• _What the exercise asks_
What follows is a listing. Write it all out exactly.

• _Data_
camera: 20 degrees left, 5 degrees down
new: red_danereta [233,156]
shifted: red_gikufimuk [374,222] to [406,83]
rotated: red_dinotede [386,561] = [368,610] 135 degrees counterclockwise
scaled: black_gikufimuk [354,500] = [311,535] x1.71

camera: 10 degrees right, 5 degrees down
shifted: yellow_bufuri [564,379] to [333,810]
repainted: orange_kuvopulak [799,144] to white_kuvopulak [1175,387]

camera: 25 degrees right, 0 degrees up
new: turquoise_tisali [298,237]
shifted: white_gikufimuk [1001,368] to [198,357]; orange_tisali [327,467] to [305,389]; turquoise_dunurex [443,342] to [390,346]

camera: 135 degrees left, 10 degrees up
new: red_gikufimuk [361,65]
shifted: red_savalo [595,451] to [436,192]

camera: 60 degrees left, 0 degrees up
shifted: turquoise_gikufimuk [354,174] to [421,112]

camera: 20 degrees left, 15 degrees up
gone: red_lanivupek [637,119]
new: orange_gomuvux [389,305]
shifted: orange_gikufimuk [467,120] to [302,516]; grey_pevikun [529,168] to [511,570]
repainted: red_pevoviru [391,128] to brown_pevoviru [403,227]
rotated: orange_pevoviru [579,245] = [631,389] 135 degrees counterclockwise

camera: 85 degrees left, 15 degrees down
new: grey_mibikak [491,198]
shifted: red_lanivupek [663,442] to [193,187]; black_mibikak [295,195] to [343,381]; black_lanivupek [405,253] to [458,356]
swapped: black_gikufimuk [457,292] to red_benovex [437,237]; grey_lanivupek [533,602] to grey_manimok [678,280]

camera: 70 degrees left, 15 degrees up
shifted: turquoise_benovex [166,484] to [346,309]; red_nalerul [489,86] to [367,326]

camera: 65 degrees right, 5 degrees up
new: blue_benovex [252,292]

• _Task output_
camera: 20 degrees left, 5 degrees down
new: red_danereta [233,156]
shifted: red_gikufimuk [374,222] to [406,83]
rotated: red_dinotede [386,561] = [368,610] 135 degrees counterclockwise
scaled: black_gikufimuk [354,500] = [311,535] x1.71

camera: 10 degrees right, 5 degrees down
shifted: yellow_bufuri [564,379] to [333,810]
repainted: orange_kuvopulak [799,144] to white_kuvopulak [1175,387]

camera: 25 degrees right, 0 degrees up
new: turquoise_tisali [298,237]
shifted: white_gikufimuk [1001,368] to [198,357]; orange_tisali [327,467] to [305,389]; turquoise_dunurex [443,342] to [390,346]

camera: 135 degrees left, 10 degrees up
new: red_gikufimuk [361,65]
shifted: red_savalo [595,451] to [436,192]

camera: 60 degrees left, 0 degrees up
shifted: turquoise_gikufimuk [354,174] to [421,112]

camera: 20 degrees left, 15 degrees up
gone: red_lanivupek [637,119]
new: orange_gomuvux [389,305]
shifted: orange_gikufimuk [467,120] to [302,516]; grey_pevikun [529,168] to [511,570]
repainted: red_pevoviru [391,128] to brown_pevoviru [403,227]
rotated: orange_pevoviru [579,245] = [631,389] 135 degrees counterclockwise

camera: 85 degrees left, 15 degrees down
new: grey_mibikak [491,198]
shifted: red_lanivupek [663,442] to [193,187]; black_mibikak [295,195] to [343,381]; black_lanivupek [405,253] to [458,356]
swapped: black_gikufimuk [457,292] to red_benovex [437,237]; grey_lanivupek [533,602] to grey_manimok [678,280]

camera: 70 degrees left, 15 degrees up
shifted: turquoise_benovex [166,484] to [346,309]; red_nalerul [489,86] to [367,326]

camera: 65 degrees right, 5 degrees up
new: blue_benovex [252,292]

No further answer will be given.